Problem to work on:
Pictures are to be left out; everything else in the records must be repeated exactly.

[Materials provided]

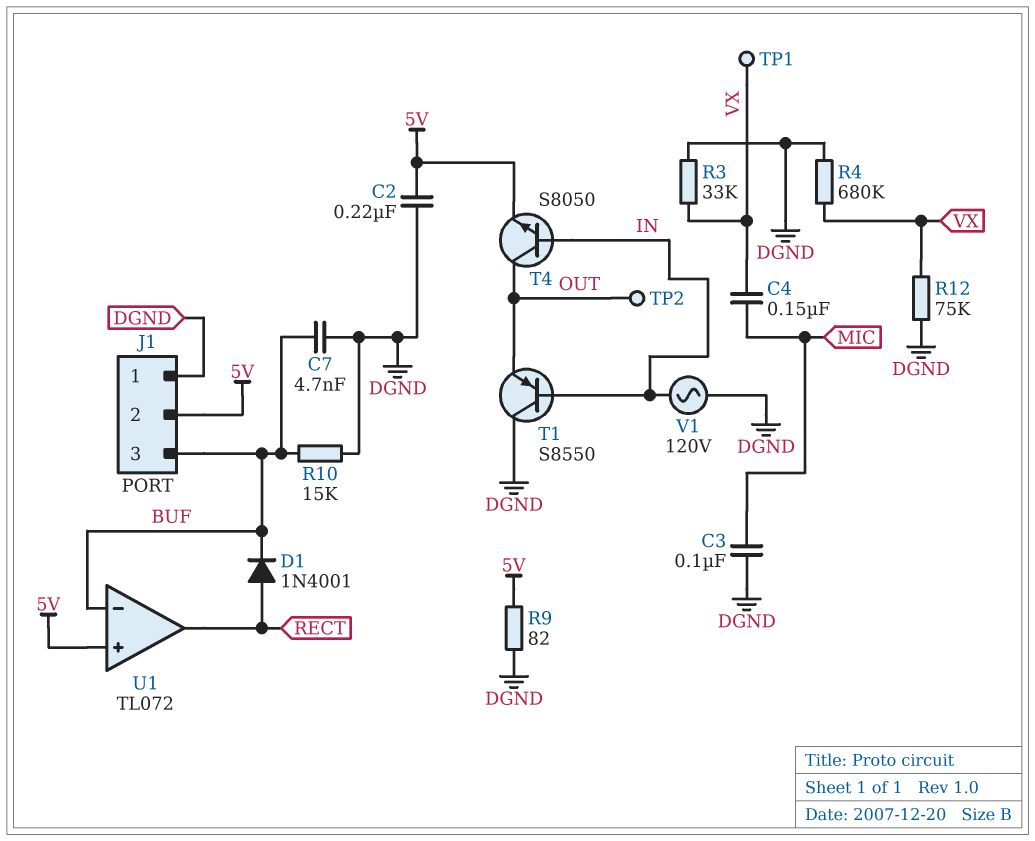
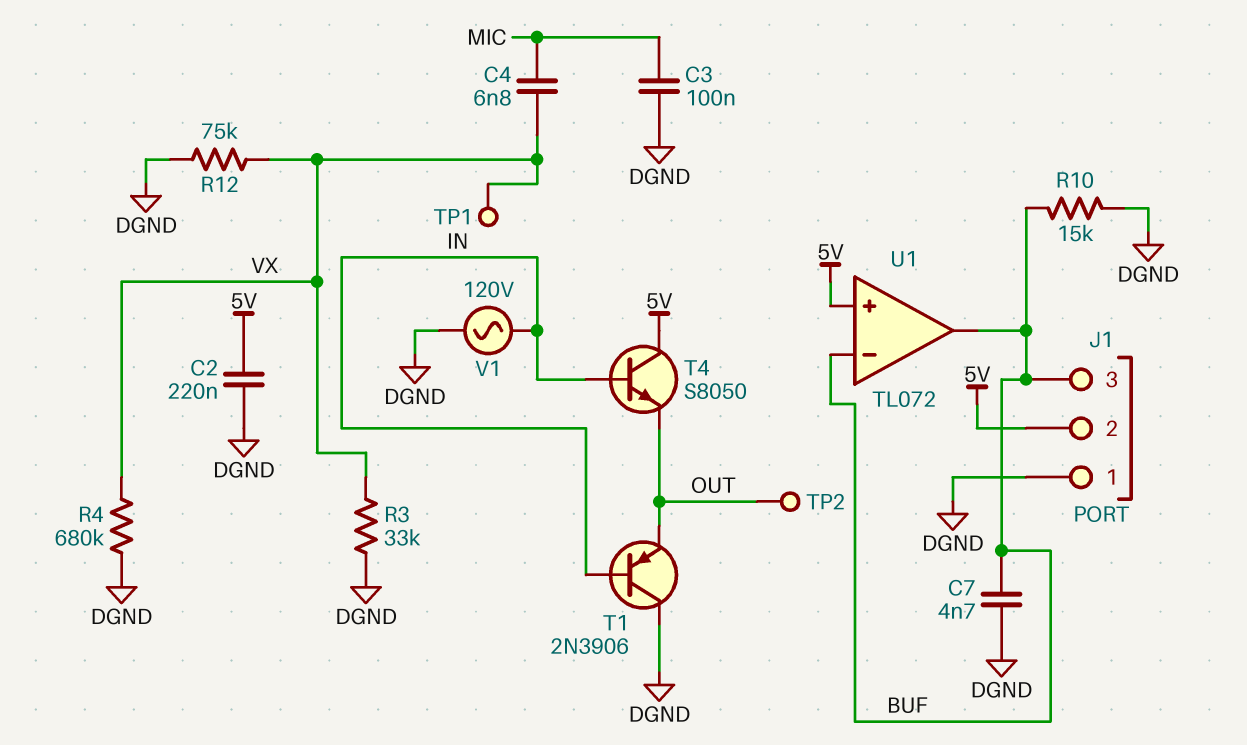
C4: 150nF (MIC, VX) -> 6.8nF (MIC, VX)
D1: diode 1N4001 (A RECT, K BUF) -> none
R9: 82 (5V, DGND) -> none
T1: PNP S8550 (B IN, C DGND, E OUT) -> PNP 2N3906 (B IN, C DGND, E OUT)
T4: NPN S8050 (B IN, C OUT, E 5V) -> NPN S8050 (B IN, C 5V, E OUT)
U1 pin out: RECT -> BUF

[/Materials provided]

Result for this task:
C4: 150nF (MIC, VX) -> 6.8nF (MIC, VX)
D1: diode 1N4001 (A RECT, K BUF) -> none
R9: 82 (5V, DGND) -> none
T1: PNP S8550 (B IN, C DGND, E OUT) -> PNP 2N3906 (B IN, C DGND, E OUT)
T4: NPN S8050 (B IN, C OUT, E 5V) -> NPN S8050 (B IN, C 5V, E OUT)
U1 pin out: RECT -> BUF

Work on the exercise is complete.